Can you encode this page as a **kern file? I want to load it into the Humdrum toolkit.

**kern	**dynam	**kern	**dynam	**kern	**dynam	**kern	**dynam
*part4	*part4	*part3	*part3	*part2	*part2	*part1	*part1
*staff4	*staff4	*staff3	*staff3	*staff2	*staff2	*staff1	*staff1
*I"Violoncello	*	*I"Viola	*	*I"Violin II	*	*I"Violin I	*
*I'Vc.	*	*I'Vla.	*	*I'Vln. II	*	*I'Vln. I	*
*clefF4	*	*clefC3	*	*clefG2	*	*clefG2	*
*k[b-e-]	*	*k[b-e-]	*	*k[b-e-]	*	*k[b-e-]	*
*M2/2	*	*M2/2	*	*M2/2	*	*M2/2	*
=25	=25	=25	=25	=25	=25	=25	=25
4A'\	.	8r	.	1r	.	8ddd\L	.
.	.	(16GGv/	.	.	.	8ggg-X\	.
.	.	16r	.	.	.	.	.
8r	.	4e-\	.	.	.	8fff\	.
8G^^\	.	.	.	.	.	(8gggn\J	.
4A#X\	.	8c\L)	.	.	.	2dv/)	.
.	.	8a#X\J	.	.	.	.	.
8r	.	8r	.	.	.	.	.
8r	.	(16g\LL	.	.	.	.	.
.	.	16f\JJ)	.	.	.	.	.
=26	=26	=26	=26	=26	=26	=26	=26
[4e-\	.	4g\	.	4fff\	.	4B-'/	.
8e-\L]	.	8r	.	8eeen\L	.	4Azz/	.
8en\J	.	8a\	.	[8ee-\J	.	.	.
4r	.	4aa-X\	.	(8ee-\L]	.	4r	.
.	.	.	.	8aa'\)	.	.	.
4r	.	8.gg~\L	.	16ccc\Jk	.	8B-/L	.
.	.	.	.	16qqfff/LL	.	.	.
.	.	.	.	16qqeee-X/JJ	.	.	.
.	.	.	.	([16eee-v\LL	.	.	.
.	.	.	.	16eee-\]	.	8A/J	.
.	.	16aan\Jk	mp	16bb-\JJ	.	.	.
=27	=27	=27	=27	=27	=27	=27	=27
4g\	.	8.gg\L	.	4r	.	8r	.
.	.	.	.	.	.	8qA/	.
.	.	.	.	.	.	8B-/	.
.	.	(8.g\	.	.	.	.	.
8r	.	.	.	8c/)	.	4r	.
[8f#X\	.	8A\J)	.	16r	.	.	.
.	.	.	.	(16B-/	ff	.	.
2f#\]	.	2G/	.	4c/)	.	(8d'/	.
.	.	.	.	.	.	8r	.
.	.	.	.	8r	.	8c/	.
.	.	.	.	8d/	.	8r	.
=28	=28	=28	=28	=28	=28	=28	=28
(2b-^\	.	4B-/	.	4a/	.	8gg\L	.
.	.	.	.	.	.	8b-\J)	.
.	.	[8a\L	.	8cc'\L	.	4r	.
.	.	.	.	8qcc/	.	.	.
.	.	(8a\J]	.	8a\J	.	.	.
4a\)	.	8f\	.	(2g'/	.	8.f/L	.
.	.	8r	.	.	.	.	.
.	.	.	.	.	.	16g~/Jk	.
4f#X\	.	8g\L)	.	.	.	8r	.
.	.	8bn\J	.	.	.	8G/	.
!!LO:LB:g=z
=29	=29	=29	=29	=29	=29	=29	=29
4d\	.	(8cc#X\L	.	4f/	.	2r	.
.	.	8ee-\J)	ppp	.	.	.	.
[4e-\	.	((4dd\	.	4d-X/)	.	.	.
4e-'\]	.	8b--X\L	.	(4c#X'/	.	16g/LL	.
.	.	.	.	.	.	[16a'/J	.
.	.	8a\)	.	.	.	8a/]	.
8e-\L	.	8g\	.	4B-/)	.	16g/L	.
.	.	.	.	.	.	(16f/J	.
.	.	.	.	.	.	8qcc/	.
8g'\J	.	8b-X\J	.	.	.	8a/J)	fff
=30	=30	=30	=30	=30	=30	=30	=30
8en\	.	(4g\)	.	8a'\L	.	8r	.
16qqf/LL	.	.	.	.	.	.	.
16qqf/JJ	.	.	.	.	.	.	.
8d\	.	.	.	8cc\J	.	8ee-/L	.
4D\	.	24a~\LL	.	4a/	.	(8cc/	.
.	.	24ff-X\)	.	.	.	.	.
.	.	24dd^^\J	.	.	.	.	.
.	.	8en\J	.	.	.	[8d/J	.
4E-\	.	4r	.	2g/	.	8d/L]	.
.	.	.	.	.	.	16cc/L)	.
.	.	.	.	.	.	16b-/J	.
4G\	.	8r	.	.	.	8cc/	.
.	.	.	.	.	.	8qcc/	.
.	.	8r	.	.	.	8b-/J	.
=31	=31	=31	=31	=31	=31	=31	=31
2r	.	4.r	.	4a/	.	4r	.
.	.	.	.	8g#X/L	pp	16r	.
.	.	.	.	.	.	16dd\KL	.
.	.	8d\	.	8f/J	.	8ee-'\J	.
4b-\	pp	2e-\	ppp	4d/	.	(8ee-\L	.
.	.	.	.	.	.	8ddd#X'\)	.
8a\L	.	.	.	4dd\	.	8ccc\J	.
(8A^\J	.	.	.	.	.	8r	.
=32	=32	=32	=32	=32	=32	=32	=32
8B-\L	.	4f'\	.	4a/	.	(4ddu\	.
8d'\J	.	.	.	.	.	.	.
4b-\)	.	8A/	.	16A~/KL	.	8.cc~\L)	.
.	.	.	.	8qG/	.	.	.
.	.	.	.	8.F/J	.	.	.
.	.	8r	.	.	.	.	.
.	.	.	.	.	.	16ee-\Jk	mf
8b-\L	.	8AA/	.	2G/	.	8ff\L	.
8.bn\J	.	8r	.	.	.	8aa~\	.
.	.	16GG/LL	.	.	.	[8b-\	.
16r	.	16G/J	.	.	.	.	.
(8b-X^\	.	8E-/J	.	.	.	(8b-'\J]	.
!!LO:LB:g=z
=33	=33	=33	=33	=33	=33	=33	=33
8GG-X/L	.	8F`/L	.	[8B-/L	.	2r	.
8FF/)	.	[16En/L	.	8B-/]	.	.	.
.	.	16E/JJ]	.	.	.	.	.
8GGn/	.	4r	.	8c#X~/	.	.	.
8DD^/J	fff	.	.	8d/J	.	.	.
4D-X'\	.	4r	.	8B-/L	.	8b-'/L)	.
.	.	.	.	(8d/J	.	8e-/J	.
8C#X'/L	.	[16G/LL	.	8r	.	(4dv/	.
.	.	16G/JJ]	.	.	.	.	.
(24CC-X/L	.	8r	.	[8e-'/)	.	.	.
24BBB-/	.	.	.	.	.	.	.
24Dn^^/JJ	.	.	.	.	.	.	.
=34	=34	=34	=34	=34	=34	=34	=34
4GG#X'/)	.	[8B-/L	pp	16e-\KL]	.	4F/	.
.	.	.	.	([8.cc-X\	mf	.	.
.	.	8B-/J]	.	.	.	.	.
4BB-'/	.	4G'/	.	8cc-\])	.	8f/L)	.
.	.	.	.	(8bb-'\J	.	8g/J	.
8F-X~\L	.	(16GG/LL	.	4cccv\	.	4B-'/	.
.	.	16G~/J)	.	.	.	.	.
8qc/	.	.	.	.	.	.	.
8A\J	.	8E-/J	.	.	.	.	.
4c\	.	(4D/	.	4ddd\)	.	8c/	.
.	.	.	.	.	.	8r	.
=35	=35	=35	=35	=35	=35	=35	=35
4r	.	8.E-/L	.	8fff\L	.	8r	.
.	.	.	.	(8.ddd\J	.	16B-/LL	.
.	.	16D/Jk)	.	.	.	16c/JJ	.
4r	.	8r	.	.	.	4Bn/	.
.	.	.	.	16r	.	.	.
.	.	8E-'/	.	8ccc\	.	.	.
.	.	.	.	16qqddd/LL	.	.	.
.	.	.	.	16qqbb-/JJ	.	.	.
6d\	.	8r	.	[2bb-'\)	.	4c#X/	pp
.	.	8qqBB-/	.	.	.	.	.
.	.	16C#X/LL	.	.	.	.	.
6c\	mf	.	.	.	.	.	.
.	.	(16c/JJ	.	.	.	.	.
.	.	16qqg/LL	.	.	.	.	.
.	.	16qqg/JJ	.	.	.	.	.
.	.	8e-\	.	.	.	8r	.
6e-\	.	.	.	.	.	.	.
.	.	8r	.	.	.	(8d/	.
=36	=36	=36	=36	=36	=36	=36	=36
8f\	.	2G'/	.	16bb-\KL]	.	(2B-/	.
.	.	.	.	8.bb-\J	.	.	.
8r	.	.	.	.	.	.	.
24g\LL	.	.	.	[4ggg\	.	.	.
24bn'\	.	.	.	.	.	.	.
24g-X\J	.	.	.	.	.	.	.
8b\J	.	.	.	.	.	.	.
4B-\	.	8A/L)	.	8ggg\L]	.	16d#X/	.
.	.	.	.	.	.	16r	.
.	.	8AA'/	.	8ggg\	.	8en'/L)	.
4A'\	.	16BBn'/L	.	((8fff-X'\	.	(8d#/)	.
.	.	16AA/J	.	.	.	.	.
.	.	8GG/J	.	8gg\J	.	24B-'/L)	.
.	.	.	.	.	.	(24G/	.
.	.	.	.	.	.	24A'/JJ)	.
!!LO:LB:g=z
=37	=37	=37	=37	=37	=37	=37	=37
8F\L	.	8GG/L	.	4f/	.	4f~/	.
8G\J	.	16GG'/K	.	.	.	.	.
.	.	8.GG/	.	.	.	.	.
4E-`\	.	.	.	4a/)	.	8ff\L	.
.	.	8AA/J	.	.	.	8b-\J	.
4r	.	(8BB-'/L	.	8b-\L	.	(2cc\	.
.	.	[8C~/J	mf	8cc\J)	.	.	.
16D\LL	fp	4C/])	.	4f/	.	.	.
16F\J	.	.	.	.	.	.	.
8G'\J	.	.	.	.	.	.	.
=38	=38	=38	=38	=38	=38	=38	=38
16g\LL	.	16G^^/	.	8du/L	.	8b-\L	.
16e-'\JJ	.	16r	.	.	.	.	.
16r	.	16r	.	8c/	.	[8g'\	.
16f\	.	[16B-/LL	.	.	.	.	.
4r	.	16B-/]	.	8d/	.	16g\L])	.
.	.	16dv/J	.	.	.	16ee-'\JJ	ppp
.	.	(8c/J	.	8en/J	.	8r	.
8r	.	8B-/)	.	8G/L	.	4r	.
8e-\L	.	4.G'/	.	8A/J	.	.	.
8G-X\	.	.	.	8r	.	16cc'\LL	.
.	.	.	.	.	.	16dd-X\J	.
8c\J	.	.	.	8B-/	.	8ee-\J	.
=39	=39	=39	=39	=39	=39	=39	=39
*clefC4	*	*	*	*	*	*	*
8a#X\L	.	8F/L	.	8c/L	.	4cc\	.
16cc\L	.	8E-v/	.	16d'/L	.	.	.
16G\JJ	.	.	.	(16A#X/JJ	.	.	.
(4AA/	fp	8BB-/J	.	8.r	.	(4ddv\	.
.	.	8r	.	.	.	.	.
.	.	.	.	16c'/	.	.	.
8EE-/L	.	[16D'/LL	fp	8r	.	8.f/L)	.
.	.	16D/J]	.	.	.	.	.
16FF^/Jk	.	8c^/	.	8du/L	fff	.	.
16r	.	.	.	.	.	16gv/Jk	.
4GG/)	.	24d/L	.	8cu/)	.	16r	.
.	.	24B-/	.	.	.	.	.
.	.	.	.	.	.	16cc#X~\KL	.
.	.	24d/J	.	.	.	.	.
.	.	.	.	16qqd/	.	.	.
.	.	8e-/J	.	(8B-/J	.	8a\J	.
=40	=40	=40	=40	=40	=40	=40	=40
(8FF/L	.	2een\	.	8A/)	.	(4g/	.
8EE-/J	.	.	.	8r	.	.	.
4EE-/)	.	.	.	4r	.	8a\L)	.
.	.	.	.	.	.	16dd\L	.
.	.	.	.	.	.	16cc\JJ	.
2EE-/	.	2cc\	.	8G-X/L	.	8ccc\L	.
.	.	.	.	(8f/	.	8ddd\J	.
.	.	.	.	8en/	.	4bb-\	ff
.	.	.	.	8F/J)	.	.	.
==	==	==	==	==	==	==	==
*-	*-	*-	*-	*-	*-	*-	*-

**AIM OF THE TASK**
List every line in the records above that contains the string "kern".

**TASK OUTPUT**
Can you encode this page as a **kern file? I want to load it into the Humdrum toolkit.
**kern	**dynam	**kern	**dynam	**kern	**dynam	**kern	**dynam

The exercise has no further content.